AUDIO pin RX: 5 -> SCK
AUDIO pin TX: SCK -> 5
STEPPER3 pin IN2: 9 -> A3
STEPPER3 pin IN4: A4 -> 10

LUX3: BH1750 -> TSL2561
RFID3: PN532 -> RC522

□ □ □

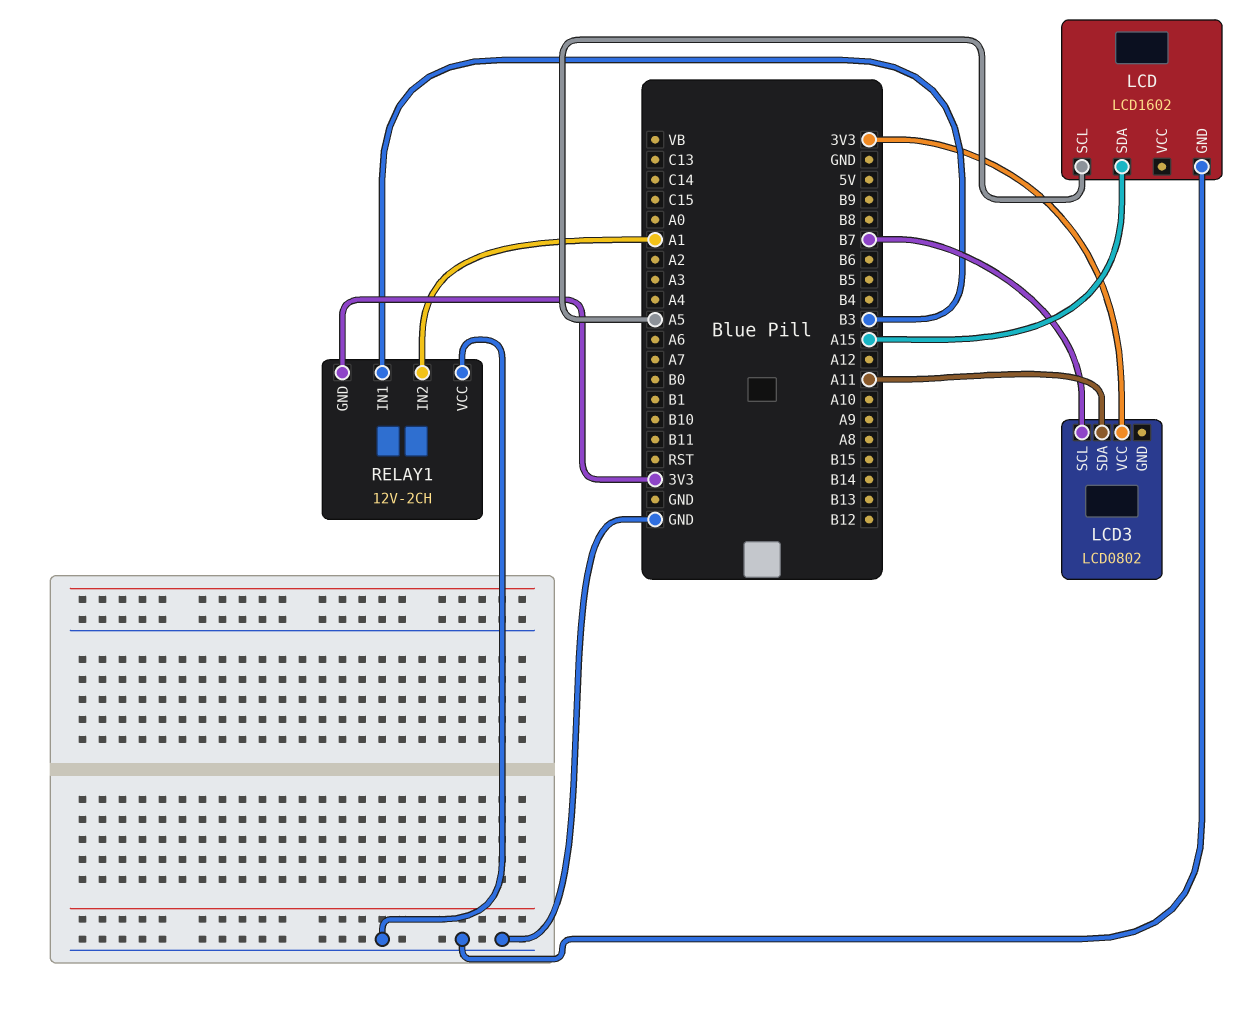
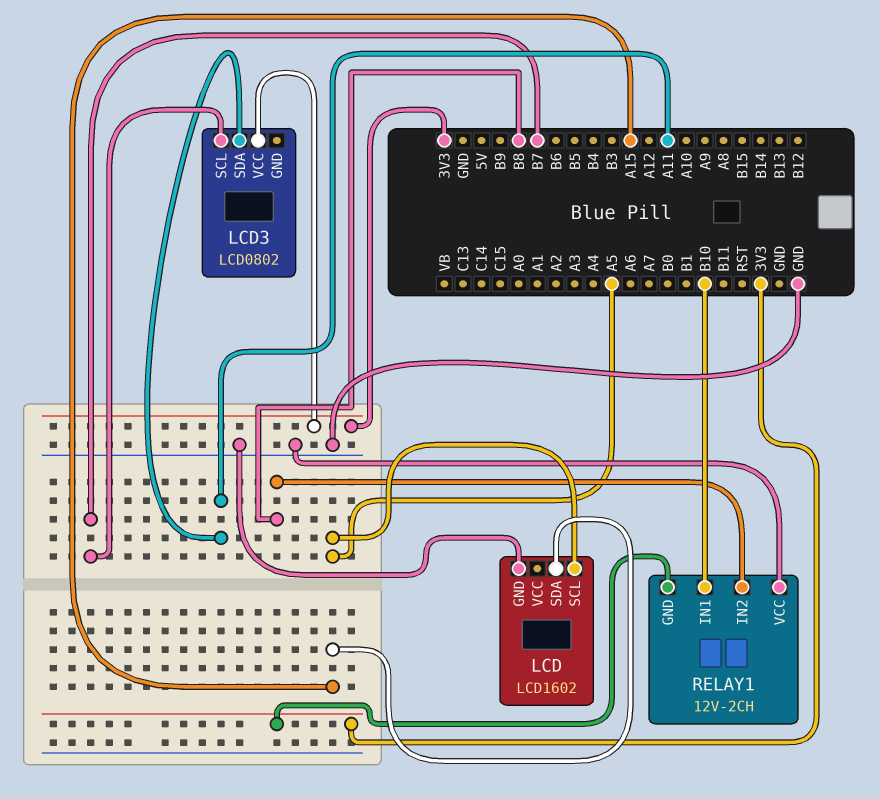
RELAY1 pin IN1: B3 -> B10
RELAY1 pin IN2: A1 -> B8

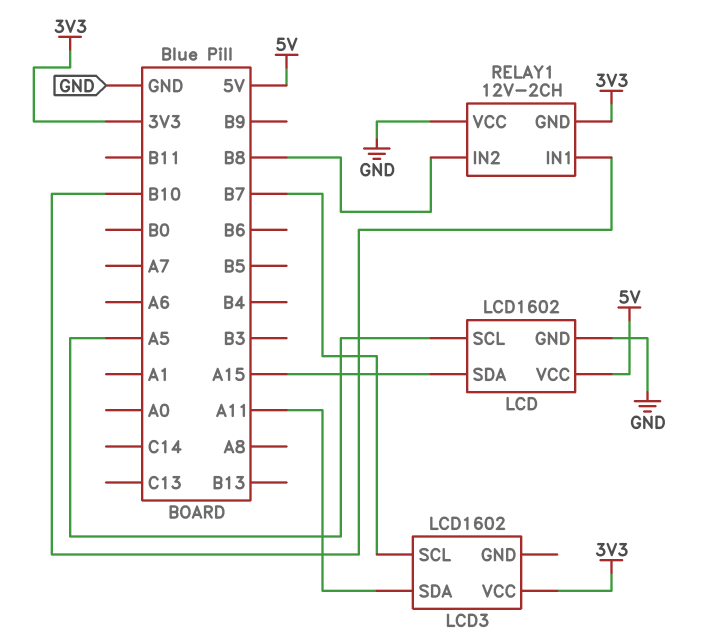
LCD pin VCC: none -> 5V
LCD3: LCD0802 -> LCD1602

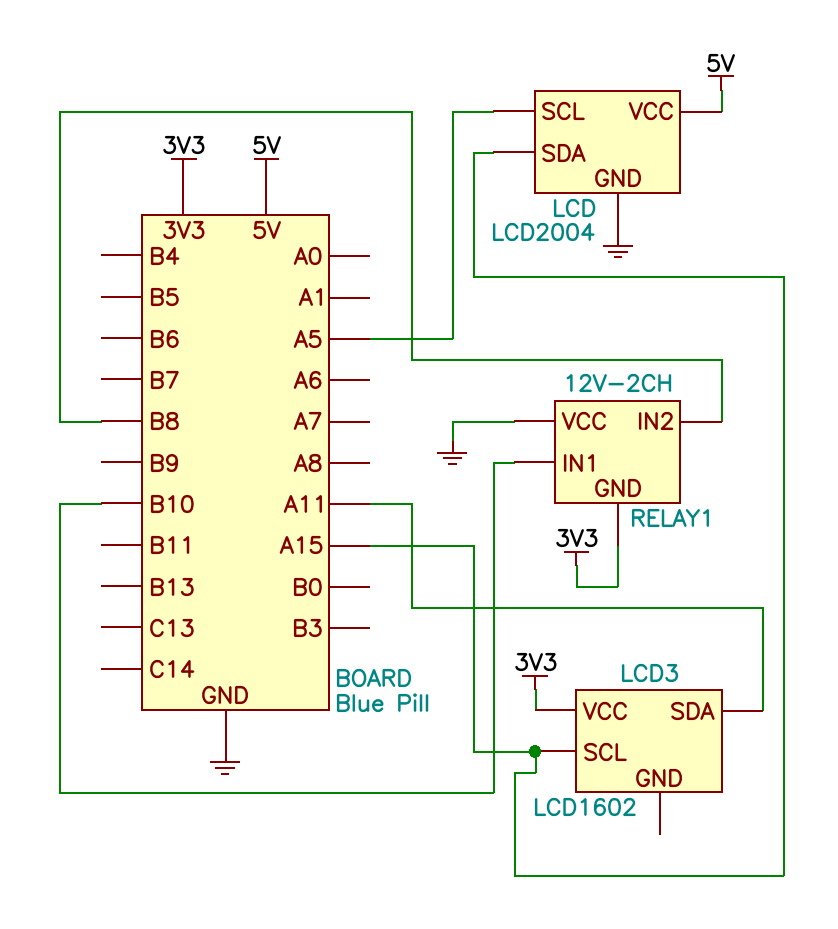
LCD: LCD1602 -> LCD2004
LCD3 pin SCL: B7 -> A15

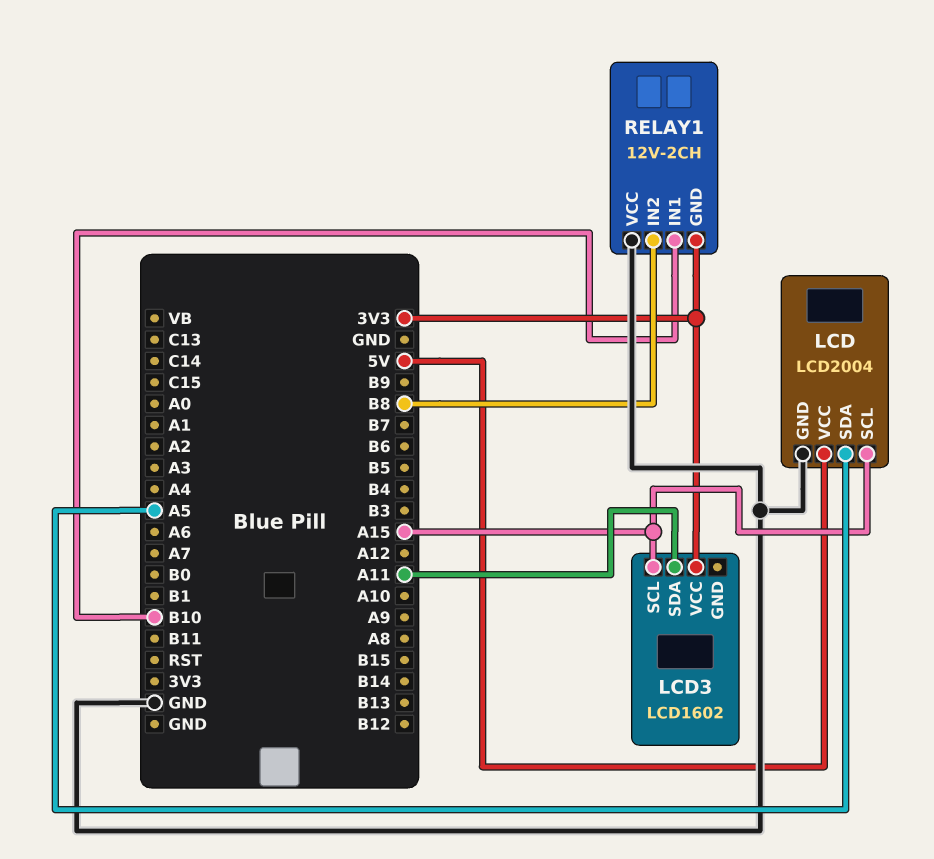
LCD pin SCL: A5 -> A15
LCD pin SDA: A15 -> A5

□ □ □

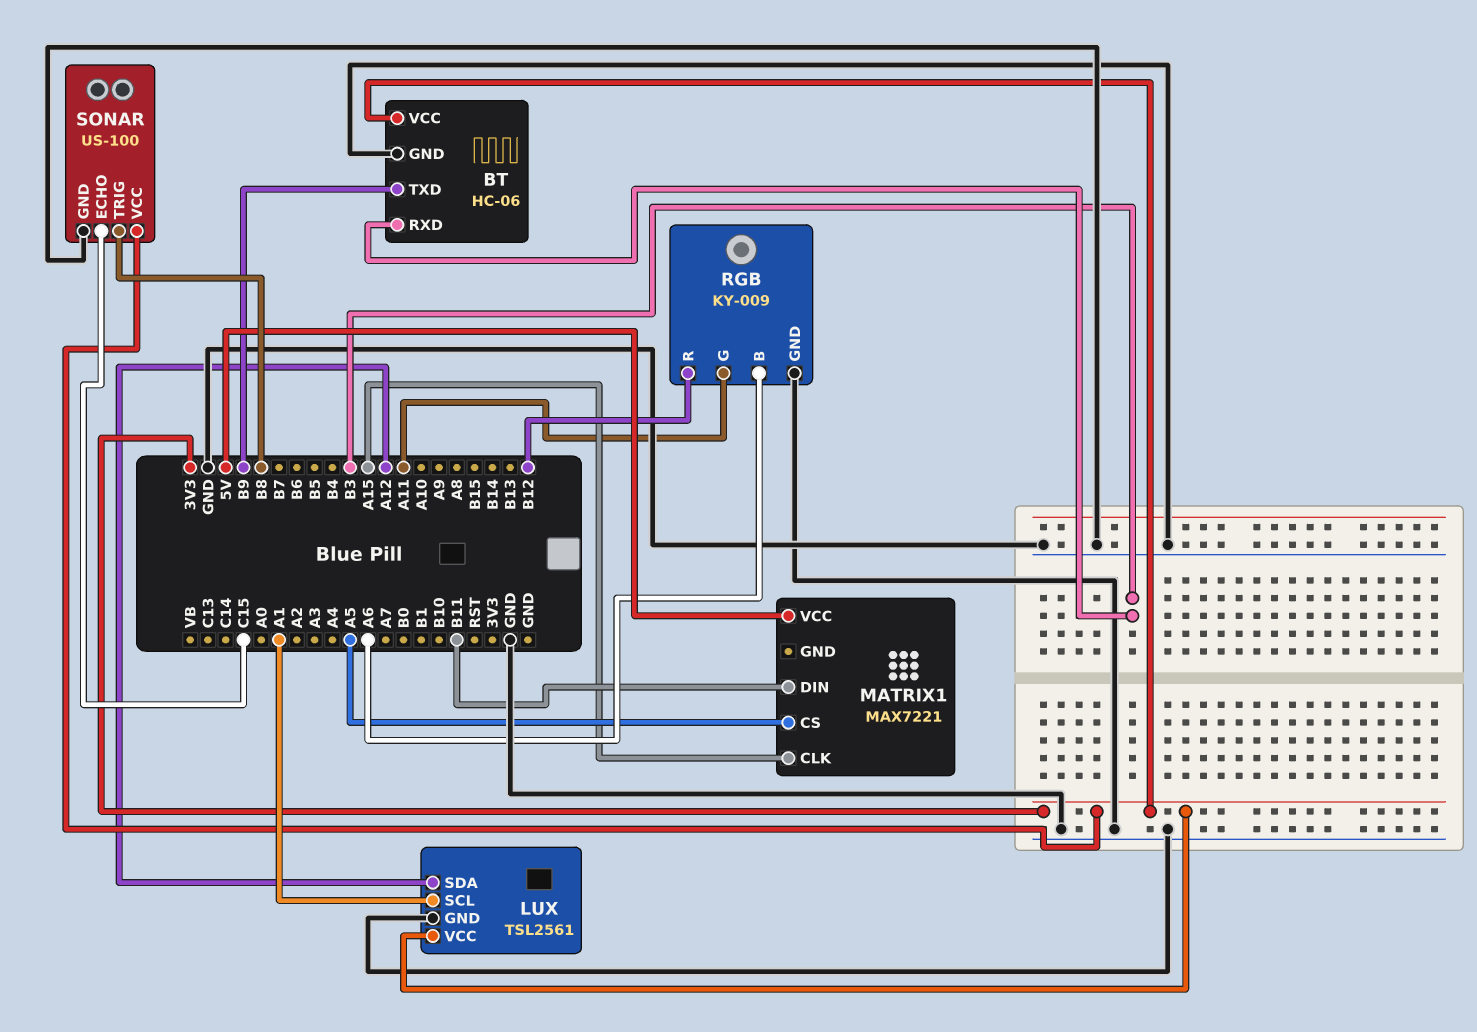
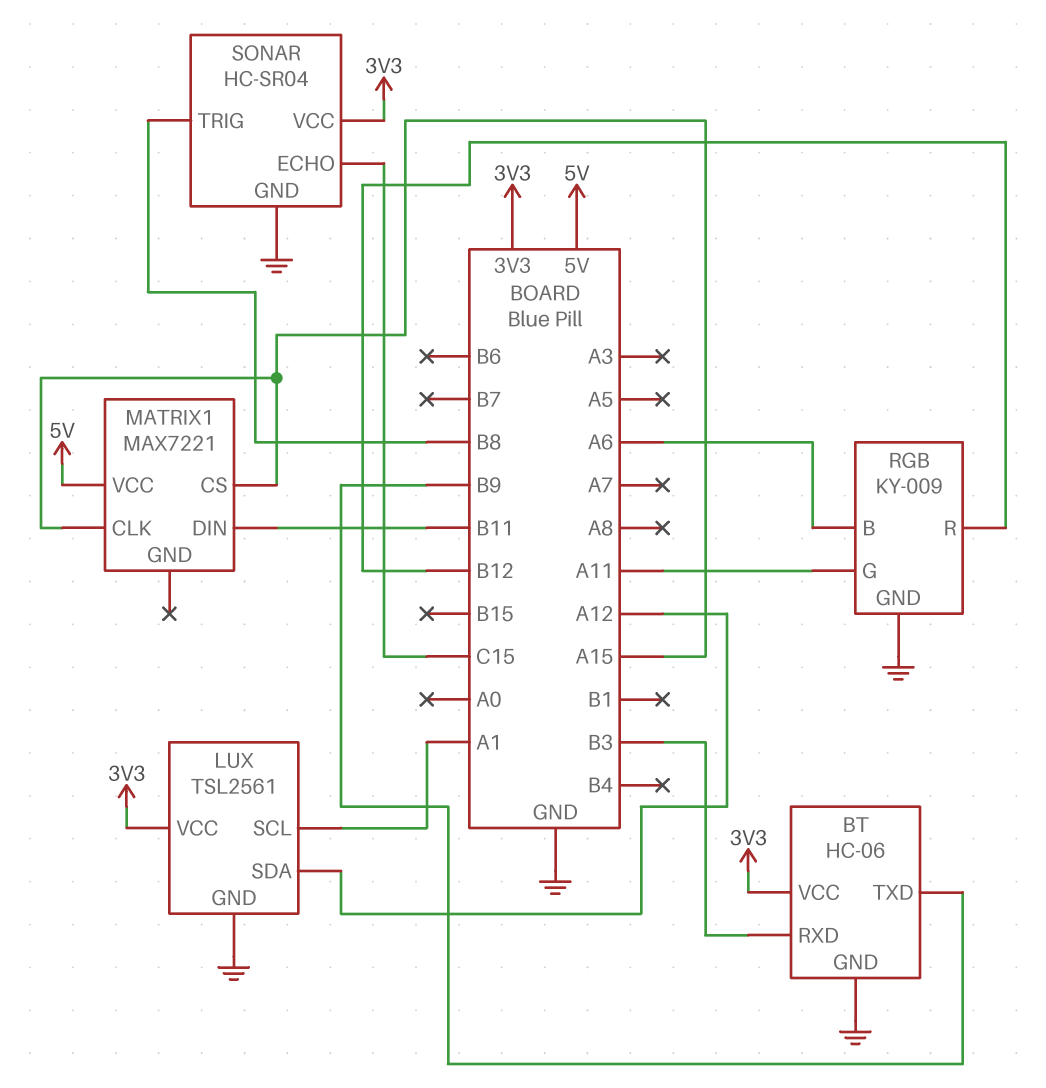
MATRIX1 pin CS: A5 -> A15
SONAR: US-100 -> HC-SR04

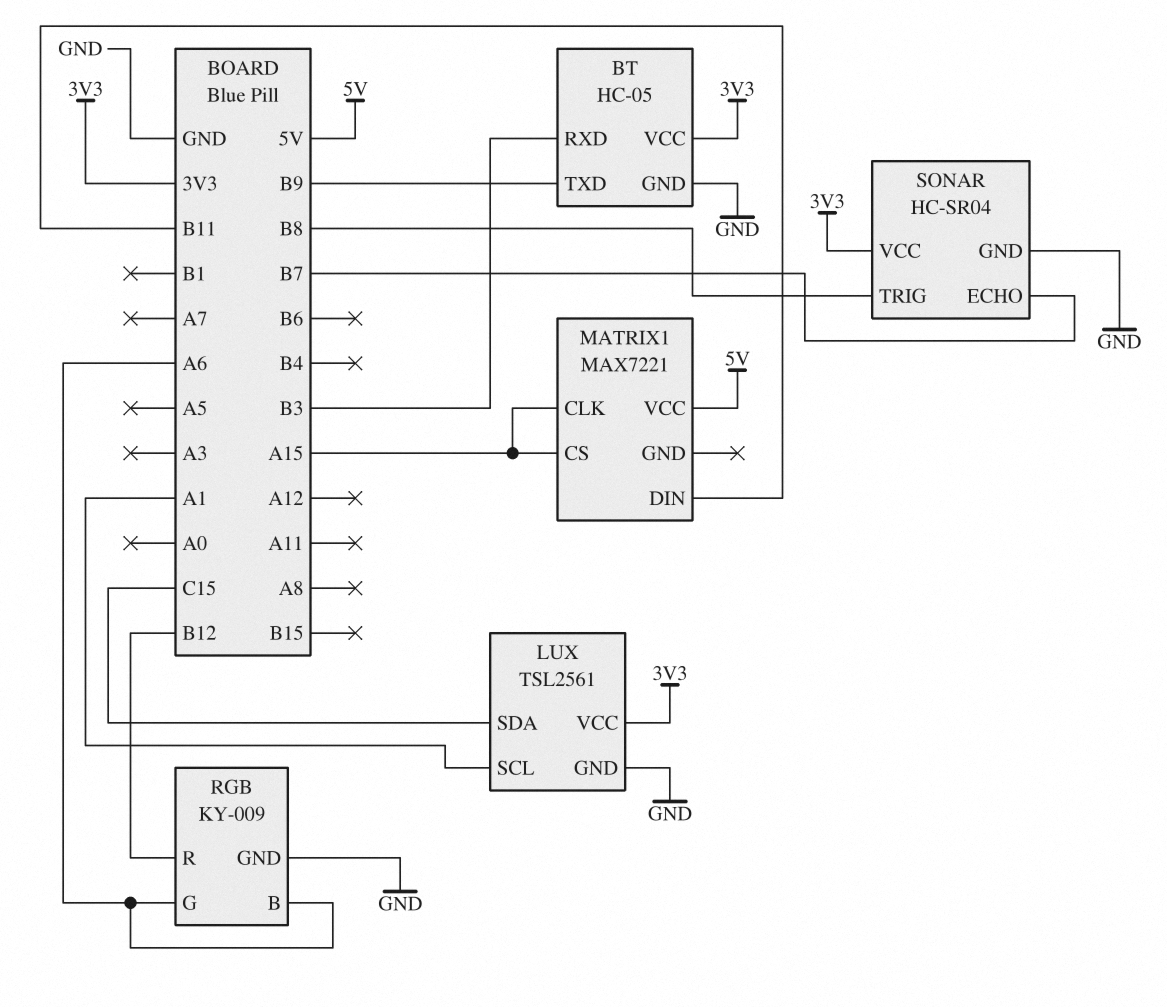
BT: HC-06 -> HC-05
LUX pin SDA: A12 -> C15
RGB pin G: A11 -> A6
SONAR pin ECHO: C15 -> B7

□ □ □

▸ **Directions for this task**: In the listing above, find the line with "STEPPER3 pin IN4: A4 -> 10" and the line with "RFID3: PN532 -> RC522"; set down exactly those two lines and every line between them, nothing more.

▸ **Your solution**:
STEPPER3 pin IN4: A4 -> 10

LUX3: BH1750 -> TSL2561
RFID3: PN532 -> RC522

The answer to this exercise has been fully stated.